» About this exercise:
From the line containing "turned: maison (turquoise)" to the end of the data, retype every line exactly and nothing else. Drop the pictures.

Extracted material: Begin

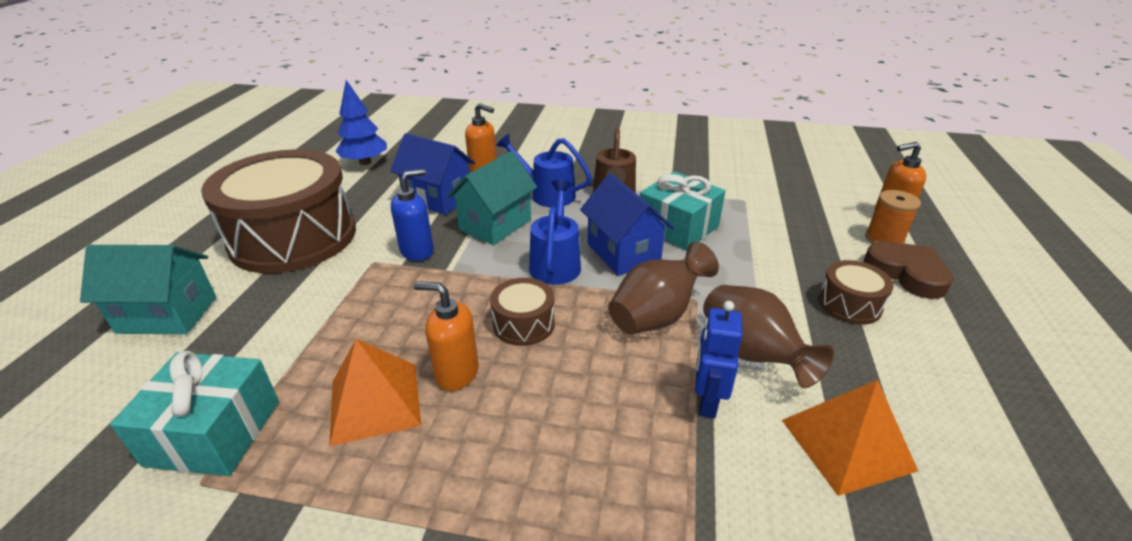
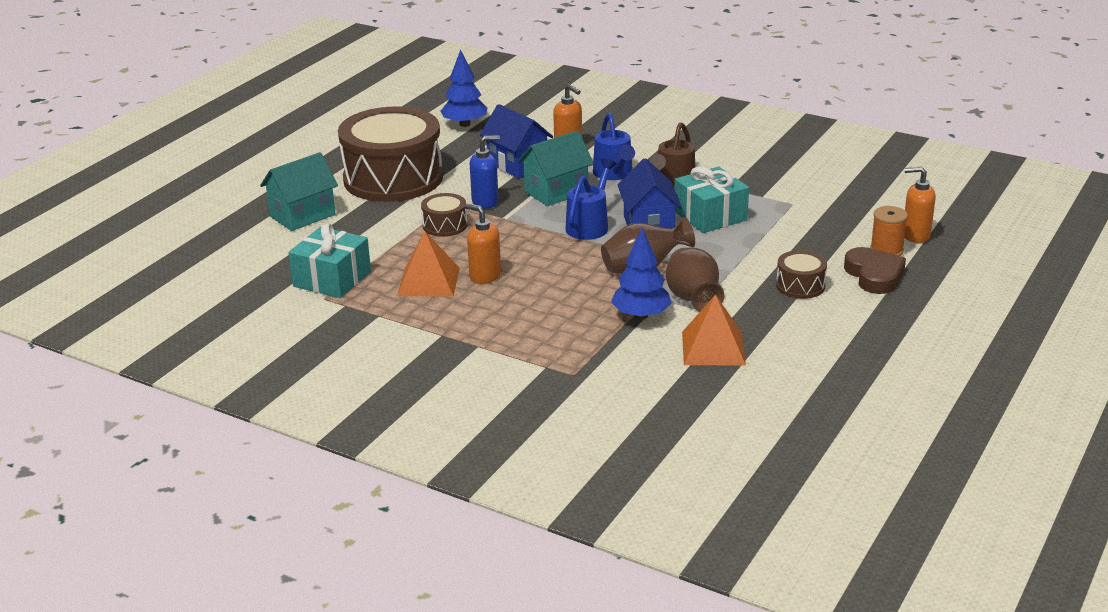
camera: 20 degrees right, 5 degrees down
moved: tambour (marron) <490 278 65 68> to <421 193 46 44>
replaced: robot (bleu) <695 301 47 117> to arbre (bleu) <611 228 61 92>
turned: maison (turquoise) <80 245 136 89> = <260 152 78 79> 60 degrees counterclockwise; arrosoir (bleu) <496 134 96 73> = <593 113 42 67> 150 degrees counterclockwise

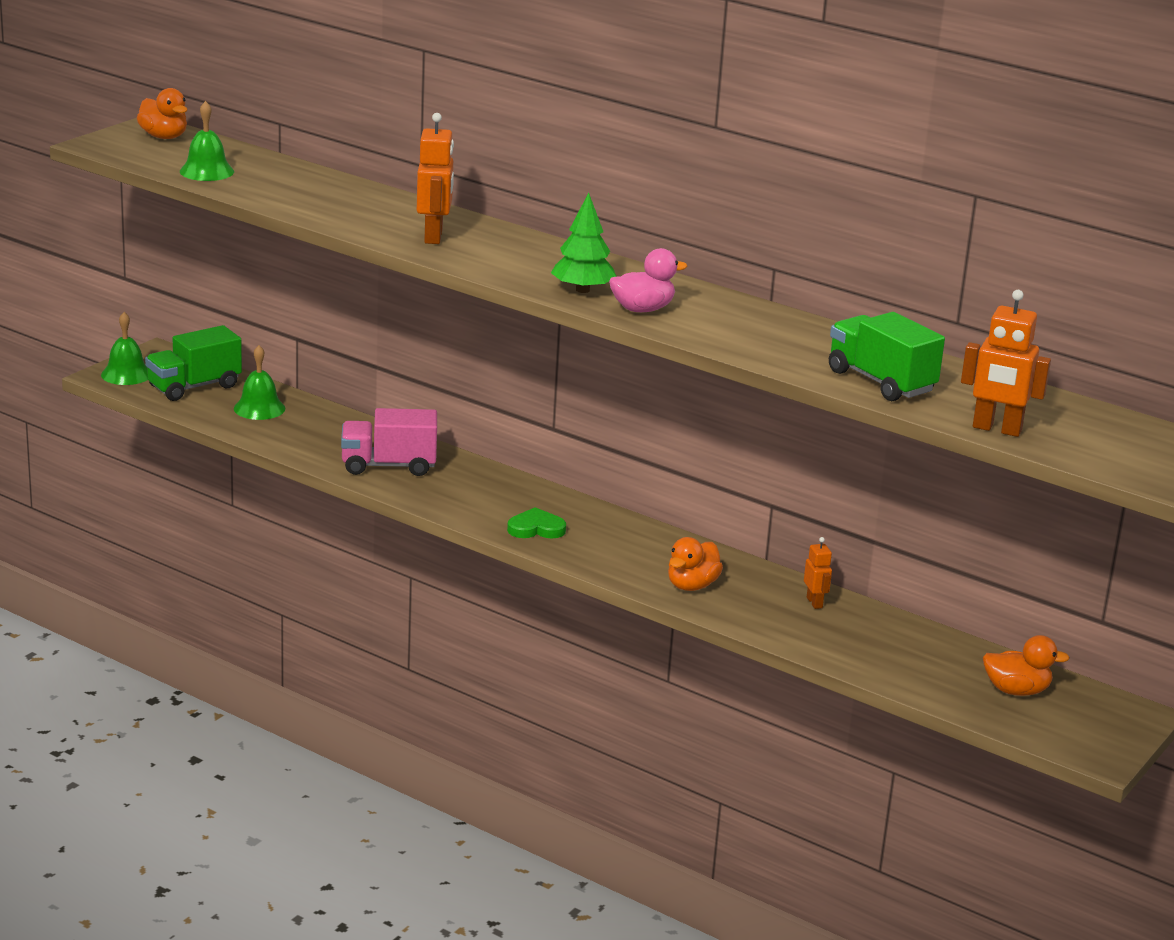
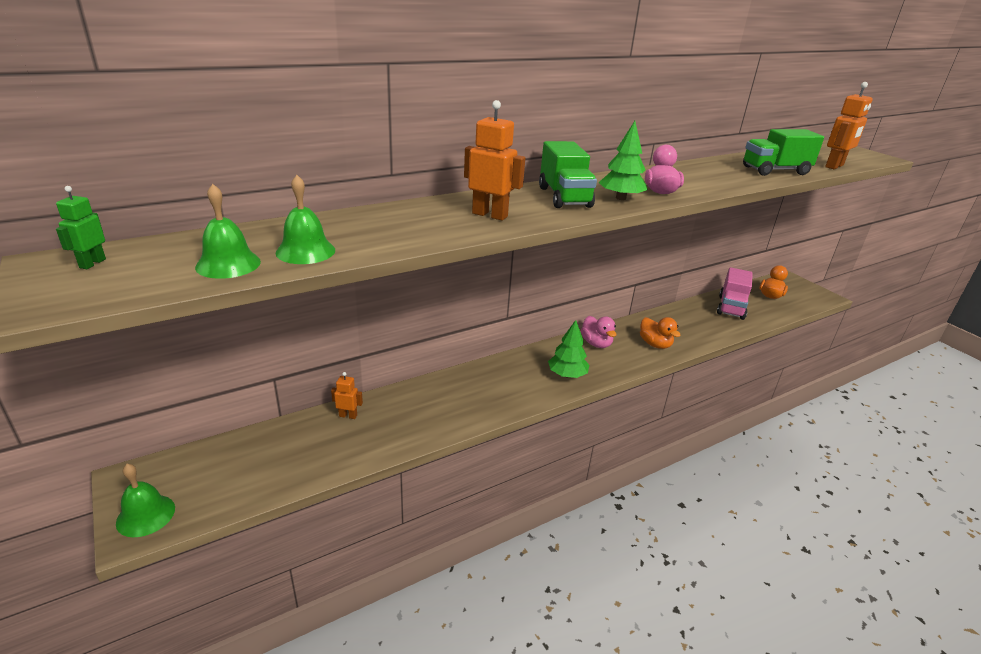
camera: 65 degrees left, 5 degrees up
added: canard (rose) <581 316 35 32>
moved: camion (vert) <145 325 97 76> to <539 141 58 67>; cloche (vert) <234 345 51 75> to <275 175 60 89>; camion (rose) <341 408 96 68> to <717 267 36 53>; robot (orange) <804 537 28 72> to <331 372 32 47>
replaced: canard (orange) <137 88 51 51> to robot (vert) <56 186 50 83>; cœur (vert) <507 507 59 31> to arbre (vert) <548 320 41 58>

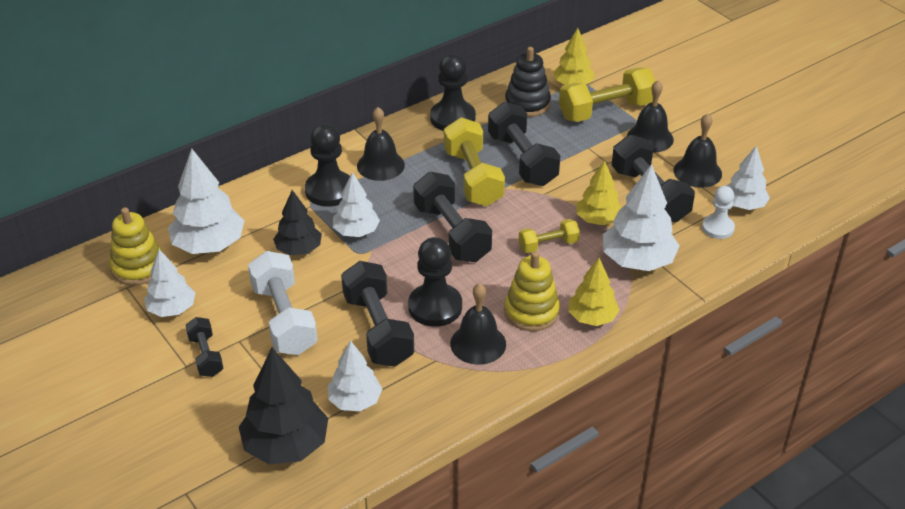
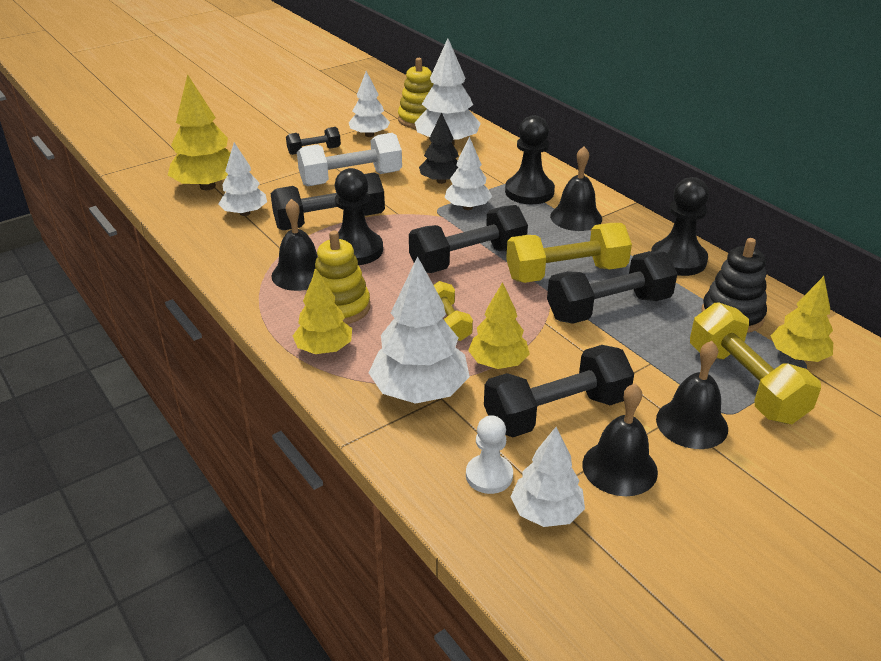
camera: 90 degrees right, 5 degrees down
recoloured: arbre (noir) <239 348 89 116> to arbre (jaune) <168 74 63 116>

Extracted material: End

» Solution to this problem:
turned: maison (turquoise) <80 245 136 89> = <260 152 78 79> 60 degrees counterclockwise; arrosoir (bleu) <496 134 96 73> = <593 113 42 67> 150 degrees counterclockwise

camera: 65 degrees left, 5 degrees up
added: canard (rose) <581 316 35 32>
moved: camion (vert) <145 325 97 76> to <539 141 58 67>; cloche (vert) <234 345 51 75> to <275 175 60 89>; camion (rose) <341 408 96 68> to <717 267 36 53>; robot (orange) <804 537 28 72> to <331 372 32 47>
replaced: canard (orange) <137 88 51 51> to robot (vert) <56 186 50 83>; cœur (vert) <507 507 59 31> to arbre (vert) <548 320 41 58>

camera: 90 degrees right, 5 degrees down
recoloured: arbre (noir) <239 348 89 116> to arbre (jaune) <168 74 63 116>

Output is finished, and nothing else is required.